WHAT TO WORK ON = Output range, inclusive: from the line containing "U101 pin out: SIG -> SUM" to the line containing "R228: 22 (EN_N, LAMP2)". Restate those lines from the data below word for word and only those.

:: INFORMATION PROVIDED

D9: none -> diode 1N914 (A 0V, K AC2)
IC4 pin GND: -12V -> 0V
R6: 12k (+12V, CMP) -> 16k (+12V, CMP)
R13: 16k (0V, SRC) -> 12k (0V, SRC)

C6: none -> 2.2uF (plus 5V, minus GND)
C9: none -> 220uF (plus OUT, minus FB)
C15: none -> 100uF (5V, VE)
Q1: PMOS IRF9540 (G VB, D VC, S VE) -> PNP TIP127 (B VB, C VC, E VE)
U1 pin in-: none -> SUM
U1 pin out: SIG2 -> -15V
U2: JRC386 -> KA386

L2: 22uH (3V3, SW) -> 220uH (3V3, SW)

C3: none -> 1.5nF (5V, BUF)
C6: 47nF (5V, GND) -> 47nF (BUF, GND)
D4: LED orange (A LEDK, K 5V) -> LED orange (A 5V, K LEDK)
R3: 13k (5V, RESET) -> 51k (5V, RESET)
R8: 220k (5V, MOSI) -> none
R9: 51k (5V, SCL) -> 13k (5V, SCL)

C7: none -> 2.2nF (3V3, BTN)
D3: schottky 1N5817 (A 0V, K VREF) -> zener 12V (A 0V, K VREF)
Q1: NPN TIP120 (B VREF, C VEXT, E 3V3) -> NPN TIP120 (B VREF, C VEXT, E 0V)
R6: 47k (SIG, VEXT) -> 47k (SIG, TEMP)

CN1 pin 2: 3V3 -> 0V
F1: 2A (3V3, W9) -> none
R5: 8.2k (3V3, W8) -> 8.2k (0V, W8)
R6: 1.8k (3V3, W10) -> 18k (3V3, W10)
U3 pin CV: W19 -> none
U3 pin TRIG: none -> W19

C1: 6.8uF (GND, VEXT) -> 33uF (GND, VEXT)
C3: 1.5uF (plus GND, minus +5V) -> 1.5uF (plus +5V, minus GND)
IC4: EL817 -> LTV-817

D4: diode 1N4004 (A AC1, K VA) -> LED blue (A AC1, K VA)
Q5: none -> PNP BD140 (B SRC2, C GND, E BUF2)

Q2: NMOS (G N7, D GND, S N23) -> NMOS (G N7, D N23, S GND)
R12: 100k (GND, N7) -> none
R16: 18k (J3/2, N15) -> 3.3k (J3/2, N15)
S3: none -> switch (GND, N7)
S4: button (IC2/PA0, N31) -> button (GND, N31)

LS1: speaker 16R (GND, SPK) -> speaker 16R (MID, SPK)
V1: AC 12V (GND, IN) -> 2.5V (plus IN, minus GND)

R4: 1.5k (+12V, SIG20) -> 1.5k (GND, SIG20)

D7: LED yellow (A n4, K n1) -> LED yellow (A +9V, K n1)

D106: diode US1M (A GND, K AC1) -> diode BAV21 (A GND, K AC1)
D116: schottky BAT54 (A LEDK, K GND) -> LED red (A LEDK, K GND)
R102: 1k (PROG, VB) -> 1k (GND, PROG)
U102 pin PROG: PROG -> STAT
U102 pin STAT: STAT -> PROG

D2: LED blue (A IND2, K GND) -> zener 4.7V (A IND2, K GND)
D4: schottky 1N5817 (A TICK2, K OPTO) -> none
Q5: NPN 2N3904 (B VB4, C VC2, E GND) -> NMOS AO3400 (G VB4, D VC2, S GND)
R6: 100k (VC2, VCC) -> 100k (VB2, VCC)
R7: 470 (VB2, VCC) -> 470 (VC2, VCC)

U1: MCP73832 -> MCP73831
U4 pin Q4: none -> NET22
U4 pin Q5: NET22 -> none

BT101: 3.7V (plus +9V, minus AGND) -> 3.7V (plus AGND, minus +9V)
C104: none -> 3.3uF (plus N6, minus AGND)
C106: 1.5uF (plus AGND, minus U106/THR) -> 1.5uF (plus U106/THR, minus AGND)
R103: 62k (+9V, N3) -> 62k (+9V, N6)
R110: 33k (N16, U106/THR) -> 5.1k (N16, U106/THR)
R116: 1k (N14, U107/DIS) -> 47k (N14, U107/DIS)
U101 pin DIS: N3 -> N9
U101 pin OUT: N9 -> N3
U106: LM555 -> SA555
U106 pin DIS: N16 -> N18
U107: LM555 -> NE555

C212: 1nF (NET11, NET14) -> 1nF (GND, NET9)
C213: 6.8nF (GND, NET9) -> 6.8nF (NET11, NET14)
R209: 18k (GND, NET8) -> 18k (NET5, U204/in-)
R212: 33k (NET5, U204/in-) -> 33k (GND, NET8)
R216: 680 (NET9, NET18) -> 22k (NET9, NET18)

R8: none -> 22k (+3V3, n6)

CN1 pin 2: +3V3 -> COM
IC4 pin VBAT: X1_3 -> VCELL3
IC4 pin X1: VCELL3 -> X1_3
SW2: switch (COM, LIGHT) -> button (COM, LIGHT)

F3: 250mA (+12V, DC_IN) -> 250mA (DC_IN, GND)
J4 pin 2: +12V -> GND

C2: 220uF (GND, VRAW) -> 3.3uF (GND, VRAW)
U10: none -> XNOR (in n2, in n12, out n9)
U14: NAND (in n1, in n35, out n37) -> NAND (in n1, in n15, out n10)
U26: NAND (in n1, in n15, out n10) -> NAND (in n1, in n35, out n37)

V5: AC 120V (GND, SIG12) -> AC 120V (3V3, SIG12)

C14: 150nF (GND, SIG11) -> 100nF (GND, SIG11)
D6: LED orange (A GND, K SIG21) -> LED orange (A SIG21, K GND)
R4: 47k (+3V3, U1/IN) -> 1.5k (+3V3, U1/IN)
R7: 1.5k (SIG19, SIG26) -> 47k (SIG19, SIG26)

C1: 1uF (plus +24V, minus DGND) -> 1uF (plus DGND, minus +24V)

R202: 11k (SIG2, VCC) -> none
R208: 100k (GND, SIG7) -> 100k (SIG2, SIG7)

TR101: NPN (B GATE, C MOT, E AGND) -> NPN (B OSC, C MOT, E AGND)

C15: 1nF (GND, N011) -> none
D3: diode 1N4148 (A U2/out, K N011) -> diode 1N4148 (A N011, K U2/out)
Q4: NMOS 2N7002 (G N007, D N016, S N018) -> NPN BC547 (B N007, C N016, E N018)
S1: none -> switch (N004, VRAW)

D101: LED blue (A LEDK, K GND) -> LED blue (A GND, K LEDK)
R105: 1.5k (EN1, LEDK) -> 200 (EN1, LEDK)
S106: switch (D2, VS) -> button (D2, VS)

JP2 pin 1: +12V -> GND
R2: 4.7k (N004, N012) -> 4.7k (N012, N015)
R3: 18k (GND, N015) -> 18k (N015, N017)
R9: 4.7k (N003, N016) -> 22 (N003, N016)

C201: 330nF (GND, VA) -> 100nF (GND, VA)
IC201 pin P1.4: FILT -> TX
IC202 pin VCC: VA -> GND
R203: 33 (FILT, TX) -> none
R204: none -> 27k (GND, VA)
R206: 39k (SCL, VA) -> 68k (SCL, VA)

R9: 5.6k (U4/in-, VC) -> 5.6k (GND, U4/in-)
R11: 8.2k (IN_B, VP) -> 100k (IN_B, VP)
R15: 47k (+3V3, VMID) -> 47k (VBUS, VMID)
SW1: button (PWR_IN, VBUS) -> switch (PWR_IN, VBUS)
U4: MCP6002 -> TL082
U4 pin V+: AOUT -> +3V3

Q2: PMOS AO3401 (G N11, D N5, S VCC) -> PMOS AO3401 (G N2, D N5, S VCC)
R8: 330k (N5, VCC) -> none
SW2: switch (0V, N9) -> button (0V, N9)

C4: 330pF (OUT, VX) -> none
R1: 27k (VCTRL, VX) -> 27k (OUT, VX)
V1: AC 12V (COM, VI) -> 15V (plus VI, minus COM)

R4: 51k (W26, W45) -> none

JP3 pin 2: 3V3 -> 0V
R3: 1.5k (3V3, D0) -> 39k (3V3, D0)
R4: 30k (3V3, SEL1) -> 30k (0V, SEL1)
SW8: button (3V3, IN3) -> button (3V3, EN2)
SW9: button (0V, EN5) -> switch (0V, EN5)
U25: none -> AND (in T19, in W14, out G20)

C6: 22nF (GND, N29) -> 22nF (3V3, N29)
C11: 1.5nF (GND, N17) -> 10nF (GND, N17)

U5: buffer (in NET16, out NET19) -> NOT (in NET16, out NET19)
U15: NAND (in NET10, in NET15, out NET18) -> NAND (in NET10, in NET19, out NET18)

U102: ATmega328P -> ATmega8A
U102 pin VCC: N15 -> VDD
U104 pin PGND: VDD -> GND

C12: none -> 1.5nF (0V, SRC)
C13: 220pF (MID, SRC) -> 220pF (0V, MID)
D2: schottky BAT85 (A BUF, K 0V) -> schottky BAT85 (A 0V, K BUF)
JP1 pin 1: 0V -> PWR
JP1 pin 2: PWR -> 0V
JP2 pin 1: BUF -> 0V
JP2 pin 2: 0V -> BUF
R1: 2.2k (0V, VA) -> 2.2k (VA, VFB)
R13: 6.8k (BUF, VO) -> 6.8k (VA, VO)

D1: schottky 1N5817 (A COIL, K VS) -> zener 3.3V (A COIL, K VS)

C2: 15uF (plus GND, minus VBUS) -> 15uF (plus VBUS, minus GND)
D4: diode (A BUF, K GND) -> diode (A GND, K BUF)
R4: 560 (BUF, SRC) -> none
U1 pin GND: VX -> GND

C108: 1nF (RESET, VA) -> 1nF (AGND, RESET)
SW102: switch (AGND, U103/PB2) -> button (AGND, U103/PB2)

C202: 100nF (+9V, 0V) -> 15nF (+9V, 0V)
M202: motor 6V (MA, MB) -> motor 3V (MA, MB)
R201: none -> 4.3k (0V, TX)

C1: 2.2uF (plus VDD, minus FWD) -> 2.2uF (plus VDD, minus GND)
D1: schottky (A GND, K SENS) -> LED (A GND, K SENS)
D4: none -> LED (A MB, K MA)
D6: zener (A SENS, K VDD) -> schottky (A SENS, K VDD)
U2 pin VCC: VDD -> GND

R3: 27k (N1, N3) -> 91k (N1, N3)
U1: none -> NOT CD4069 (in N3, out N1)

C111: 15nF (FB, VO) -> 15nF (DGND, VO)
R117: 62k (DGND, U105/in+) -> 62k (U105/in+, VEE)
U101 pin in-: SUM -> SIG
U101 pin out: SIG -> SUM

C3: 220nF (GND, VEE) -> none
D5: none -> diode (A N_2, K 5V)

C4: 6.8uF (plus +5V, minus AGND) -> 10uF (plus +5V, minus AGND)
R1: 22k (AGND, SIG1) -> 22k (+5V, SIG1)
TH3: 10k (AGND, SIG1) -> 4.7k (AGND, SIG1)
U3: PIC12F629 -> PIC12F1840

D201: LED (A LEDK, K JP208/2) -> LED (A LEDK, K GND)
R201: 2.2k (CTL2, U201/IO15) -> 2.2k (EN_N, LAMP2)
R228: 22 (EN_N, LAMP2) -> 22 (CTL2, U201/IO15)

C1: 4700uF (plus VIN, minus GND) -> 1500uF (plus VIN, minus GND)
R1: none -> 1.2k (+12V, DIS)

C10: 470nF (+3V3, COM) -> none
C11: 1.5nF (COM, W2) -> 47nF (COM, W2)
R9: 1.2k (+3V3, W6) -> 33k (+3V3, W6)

::::

WRITTEN RESPONSE =
U101 pin out: SIG -> SUM

C3: 220nF (GND, VEE) -> none
D5: none -> diode (A N_2, K 5V)

C4: 6.8uF (plus +5V, minus AGND) -> 10uF (plus +5V, minus AGND)
R1: 22k (AGND, SIG1) -> 22k (+5V, SIG1)
TH3: 10k (AGND, SIG1) -> 4.7k (AGND, SIG1)
U3: PIC12F629 -> PIC12F1840

D201: LED (A LEDK, K JP208/2) -> LED (A LEDK, K GND)
R201: 2.2k (CTL2, U201/IO15) -> 2.2k (EN_N, LAMP2)
R228: 22 (EN_N, LAMP2) -> 22 (CTL2, U201/IO15)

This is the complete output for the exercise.